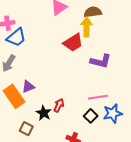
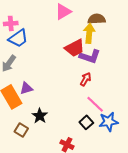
purple L-shape: (101, 61) -> (90, 56), moved
pink line: (98, 97) -> (95, 104), turned 48
red arrow: (59, 105) -> (86, 79), moved

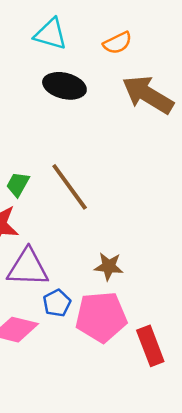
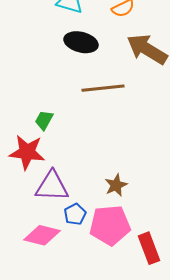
brown line: (70, 187) -> (103, 88), moved, turned -60
brown star: (109, 266) -> (116, 185), turned -30

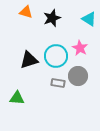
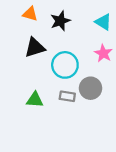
pink star: (80, 48) -> (103, 53), moved
black triangle: (29, 60) -> (35, 48), moved
green triangle: (17, 98) -> (35, 100), moved

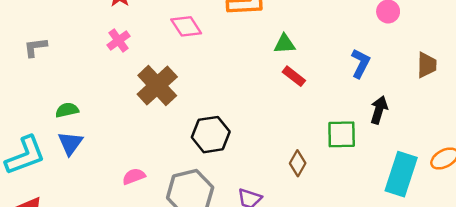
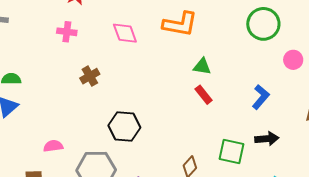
pink cross: (119, 41) -> (67, 32), turned 30
brown cross: (157, 86) -> (90, 76), size x0.6
black arrow: (379, 110) -> (267, 139), turned 55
+ + + + +
PROBLEM REQUIREMENTS: The lines above starting at the one that holds "red arrow: (59, 105) -> (86, 79), moved" and ending at the one that holds "brown cross: (157, 86) -> (90, 76), size x0.6" are to be written out exactly, ends included, and no pictures are to be copied.

SOLUTION:
red arrow: (59, 105) -> (86, 79), moved

brown line: (70, 187) -> (103, 88), moved, turned -60
brown star: (109, 266) -> (116, 185), turned -30

pink star: (80, 48) -> (103, 53), moved
black triangle: (29, 60) -> (35, 48), moved
green triangle: (17, 98) -> (35, 100), moved

pink cross: (119, 41) -> (67, 32), turned 30
brown cross: (157, 86) -> (90, 76), size x0.6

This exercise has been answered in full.